§ **The input**
┌──
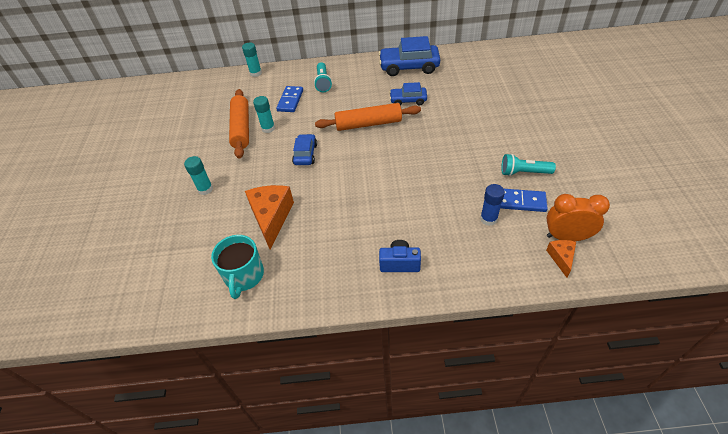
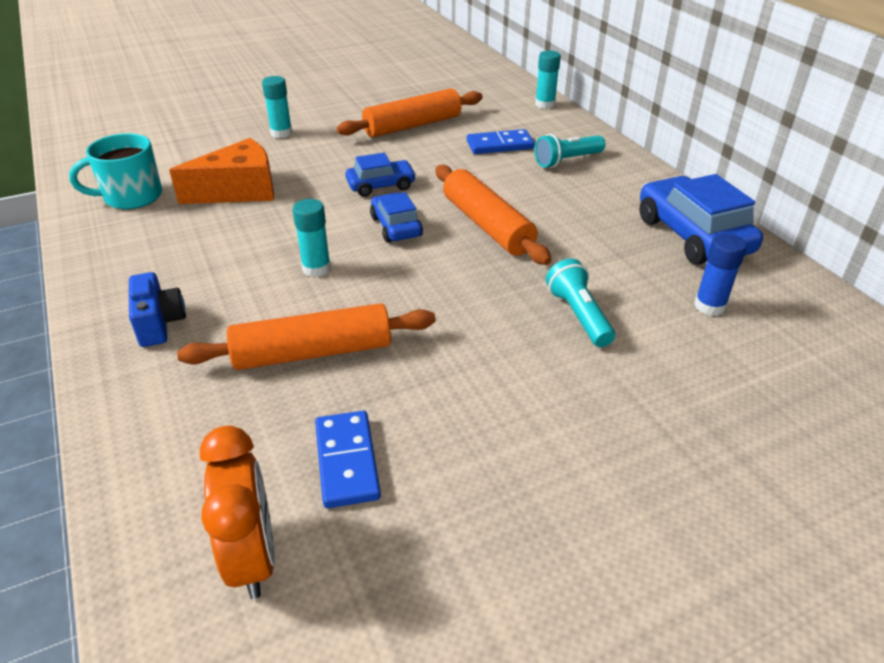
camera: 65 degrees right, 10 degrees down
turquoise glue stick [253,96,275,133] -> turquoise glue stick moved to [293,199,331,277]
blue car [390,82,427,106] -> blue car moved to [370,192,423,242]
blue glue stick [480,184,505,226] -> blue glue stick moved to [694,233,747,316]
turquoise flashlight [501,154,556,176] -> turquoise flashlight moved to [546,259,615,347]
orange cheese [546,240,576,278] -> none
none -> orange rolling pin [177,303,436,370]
└──
┌──
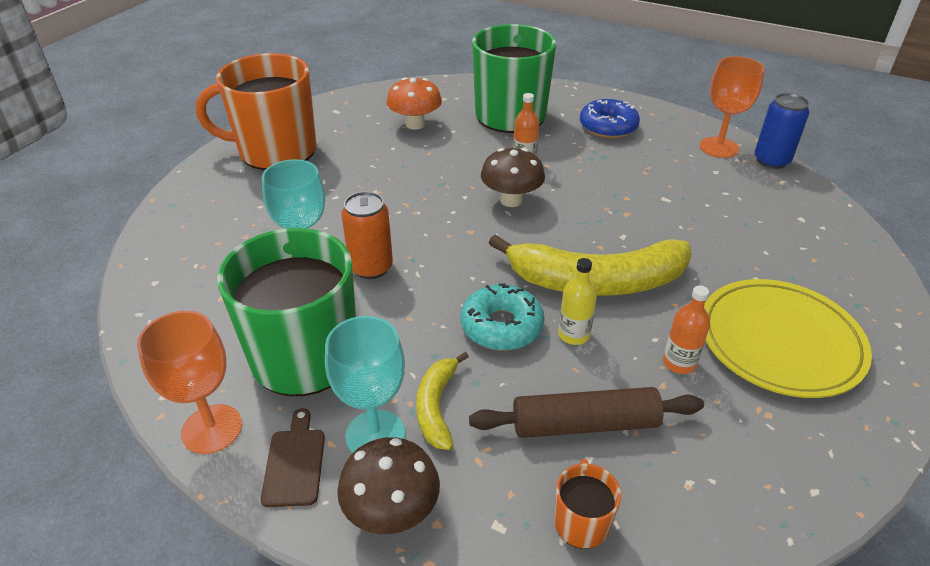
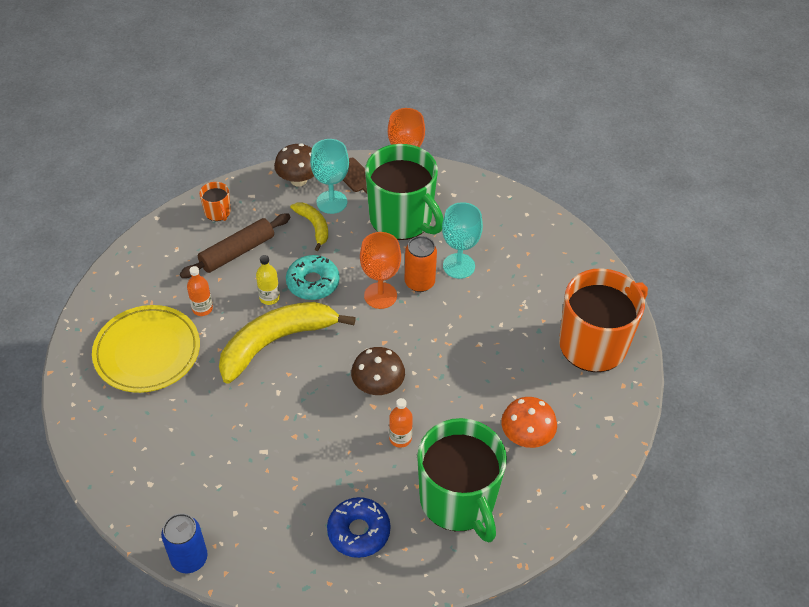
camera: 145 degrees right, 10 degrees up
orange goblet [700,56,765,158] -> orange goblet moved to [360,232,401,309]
└──
§ **The problem**
Reproduce, word for word and in full, only the lines above that start at the line with "orange cheese [546,240,576,278] -> none" and run through the line with "none -> orange rolling pin [177,303,436,370]", both ends included.

§ **Answer to this problem**
orange cheese [546,240,576,278] -> none
none -> orange rolling pin [177,303,436,370]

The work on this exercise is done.